WHAT IS REQUIRED –
Transcribe the data exactly, omitting whatever pictures it holds.

DATA SECTION –
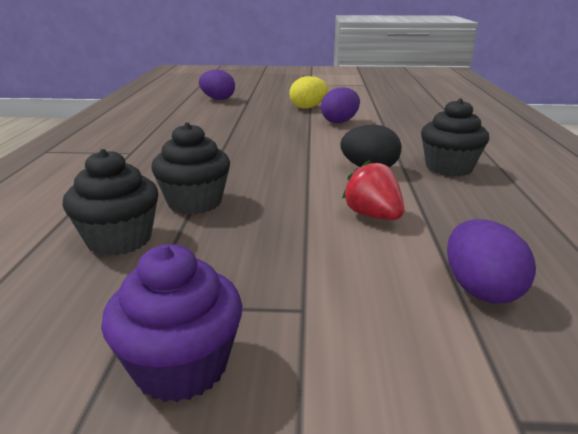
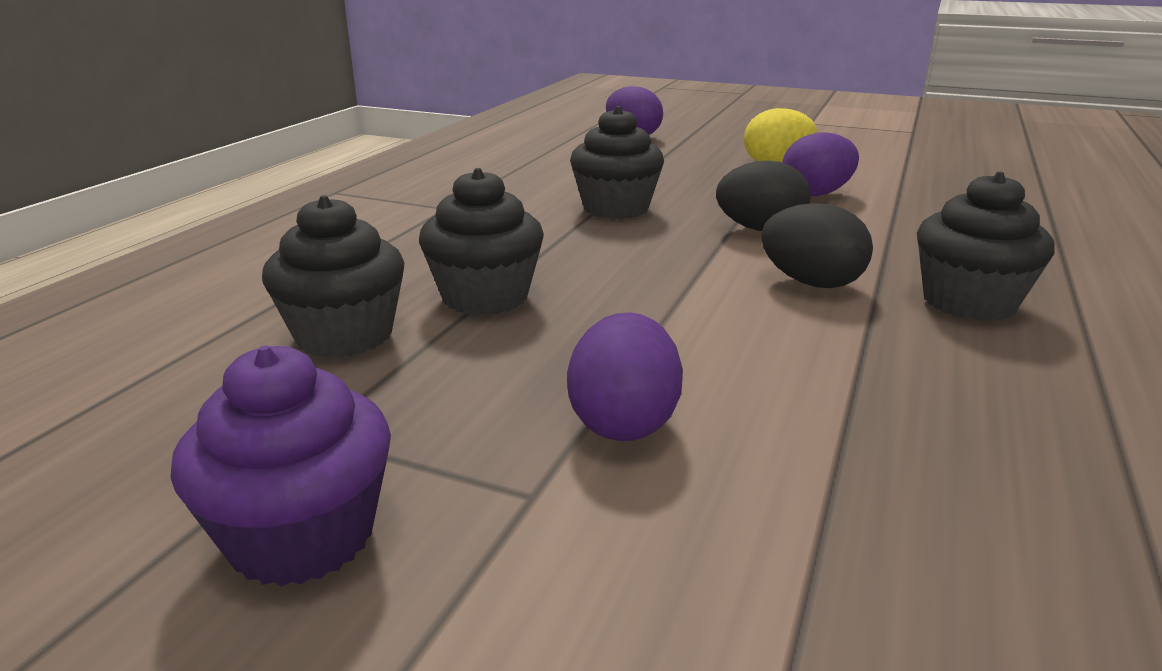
camera: 20 degrees right, 0 degrees up
red strawberry [342,160,404,220] -> none
purple egg [447,219,536,304] -> purple egg moved to [567,312,683,441]
none -> black cupcake [570,106,664,219]
none -> black egg [716,160,811,231]

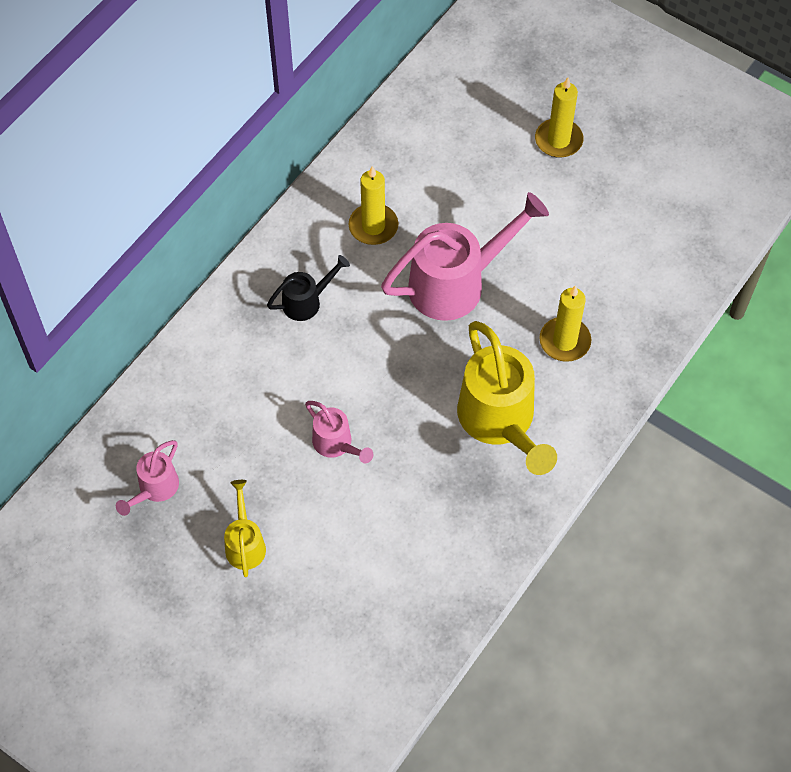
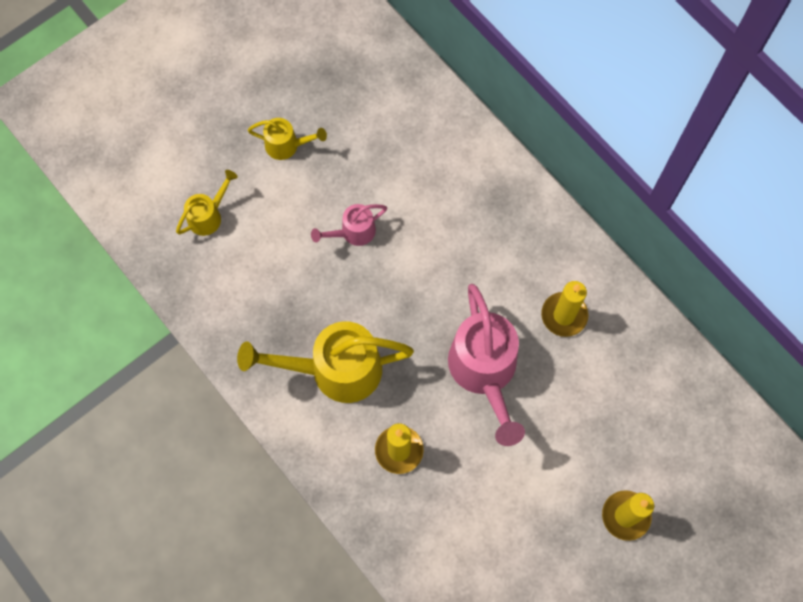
camera: 105 degrees right, 10 degrees up
pink watering can [116,440,179,516] -> none
black watering can [267,255,350,321] -> none
none -> yellow watering can [176,170,238,236]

RESPONSE BOX –
camera: 20 degrees right, 0 degrees up
red strawberry [342,160,404,220] -> none
purple egg [447,219,536,304] -> purple egg moved to [567,312,683,441]
none -> black cupcake [570,106,664,219]
none -> black egg [716,160,811,231]

camera: 105 degrees right, 10 degrees up
pink watering can [116,440,179,516] -> none
black watering can [267,255,350,321] -> none
none -> yellow watering can [176,170,238,236]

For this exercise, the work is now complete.